══ DATA EXCERPTS

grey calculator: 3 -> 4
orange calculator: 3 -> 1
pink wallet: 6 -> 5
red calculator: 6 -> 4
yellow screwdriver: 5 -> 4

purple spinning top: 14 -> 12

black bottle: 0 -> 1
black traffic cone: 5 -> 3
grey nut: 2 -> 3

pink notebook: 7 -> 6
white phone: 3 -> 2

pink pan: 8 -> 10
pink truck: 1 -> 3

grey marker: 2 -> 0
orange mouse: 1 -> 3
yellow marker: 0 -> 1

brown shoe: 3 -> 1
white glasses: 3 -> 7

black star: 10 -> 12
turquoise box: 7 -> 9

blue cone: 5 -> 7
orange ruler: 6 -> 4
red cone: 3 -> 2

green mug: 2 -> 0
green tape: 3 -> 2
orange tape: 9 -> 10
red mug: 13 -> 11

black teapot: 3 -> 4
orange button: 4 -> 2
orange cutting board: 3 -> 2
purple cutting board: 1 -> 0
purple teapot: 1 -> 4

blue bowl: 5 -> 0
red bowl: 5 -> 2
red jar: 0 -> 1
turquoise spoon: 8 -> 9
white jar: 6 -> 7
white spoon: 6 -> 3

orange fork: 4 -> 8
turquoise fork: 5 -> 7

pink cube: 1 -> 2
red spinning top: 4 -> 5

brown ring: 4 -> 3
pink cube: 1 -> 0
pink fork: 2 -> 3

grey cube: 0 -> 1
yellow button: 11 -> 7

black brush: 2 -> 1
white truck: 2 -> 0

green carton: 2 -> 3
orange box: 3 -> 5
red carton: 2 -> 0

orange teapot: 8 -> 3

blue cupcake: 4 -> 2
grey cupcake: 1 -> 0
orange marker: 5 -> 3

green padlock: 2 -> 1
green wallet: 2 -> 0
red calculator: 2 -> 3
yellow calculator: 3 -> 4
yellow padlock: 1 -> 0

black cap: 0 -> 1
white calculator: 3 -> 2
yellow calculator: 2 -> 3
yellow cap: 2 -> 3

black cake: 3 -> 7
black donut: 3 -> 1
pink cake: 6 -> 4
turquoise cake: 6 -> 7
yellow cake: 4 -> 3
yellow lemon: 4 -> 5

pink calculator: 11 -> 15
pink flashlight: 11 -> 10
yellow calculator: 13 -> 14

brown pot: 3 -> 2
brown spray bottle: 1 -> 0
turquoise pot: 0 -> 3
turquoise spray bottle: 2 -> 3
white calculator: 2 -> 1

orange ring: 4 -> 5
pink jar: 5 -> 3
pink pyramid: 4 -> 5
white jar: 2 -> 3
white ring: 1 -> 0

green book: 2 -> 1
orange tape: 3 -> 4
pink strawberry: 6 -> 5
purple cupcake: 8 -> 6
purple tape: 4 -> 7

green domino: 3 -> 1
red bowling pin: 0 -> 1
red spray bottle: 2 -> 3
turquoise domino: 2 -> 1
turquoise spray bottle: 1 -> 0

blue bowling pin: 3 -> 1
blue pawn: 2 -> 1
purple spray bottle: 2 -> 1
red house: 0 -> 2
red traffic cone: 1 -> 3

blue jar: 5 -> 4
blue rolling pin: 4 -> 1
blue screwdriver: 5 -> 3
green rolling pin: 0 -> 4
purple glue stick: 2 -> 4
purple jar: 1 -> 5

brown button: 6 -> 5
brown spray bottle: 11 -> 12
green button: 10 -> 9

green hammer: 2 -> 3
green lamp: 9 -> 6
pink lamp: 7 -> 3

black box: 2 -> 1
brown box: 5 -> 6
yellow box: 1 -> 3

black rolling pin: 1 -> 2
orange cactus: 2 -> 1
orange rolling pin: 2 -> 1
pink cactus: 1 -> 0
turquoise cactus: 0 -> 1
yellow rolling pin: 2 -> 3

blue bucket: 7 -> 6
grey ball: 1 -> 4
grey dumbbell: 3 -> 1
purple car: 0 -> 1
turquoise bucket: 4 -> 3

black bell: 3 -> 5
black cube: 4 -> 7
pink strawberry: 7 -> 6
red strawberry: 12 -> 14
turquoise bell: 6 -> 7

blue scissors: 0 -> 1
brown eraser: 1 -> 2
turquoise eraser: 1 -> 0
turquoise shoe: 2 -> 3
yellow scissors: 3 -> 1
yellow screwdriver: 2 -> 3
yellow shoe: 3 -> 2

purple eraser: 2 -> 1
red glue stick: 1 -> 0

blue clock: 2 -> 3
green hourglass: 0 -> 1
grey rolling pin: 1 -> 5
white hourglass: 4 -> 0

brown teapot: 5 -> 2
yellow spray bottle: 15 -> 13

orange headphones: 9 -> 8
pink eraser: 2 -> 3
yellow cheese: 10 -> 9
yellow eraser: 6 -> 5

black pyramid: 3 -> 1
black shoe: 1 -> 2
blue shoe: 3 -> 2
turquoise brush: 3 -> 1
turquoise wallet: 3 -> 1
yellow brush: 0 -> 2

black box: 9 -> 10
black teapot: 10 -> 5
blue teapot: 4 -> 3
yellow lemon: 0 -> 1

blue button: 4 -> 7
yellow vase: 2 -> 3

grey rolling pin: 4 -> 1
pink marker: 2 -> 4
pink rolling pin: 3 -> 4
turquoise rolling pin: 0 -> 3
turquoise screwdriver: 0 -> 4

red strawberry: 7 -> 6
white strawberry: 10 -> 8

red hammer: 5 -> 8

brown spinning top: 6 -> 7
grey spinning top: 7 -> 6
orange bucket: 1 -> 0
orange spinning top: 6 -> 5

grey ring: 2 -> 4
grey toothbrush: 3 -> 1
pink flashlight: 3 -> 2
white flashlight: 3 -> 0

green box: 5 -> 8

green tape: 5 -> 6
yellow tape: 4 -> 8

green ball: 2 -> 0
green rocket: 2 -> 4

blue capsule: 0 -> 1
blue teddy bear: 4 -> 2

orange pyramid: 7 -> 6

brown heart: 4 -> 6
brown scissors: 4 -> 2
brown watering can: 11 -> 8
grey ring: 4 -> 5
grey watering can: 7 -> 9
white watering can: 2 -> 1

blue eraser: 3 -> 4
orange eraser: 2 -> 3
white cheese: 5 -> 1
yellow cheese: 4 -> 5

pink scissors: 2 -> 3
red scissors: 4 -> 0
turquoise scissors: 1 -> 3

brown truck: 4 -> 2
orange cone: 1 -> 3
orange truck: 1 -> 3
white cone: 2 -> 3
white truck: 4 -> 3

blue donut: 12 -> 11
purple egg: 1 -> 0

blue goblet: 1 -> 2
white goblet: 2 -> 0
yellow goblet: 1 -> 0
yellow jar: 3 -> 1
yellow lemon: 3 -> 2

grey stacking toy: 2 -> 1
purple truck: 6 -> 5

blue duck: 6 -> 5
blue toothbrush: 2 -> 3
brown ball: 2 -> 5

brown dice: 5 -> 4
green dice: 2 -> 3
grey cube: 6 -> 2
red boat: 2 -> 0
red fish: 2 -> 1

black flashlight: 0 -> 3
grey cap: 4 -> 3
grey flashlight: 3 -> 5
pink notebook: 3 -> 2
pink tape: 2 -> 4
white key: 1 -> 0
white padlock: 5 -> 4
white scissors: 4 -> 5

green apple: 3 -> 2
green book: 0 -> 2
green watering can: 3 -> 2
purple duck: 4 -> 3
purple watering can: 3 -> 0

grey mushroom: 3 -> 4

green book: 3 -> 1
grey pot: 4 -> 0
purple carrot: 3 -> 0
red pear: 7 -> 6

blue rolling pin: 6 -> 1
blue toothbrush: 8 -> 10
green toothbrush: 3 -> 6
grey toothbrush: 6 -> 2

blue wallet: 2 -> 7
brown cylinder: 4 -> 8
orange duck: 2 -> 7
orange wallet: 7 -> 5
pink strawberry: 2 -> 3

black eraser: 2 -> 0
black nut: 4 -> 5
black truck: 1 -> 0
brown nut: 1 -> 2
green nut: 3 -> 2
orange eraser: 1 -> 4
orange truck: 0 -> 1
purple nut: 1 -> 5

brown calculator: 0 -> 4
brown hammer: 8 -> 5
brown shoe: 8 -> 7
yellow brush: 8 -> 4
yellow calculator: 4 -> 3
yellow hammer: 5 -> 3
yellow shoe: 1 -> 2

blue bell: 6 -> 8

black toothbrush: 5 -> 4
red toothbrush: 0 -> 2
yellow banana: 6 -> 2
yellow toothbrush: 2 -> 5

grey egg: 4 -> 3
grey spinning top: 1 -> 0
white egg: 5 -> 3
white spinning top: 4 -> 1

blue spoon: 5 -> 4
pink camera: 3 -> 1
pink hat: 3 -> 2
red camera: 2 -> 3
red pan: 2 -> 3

════

• _TASK DETAILS_
Scan the lines above for the word "teapot", then copy each line that has it.

• _RESULT FOR THIS EXERCISE_
black teapot: 3 -> 4
purple teapot: 1 -> 4
orange teapot: 8 -> 3
brown teapot: 5 -> 2
black teapot: 10 -> 5
blue teapot: 4 -> 3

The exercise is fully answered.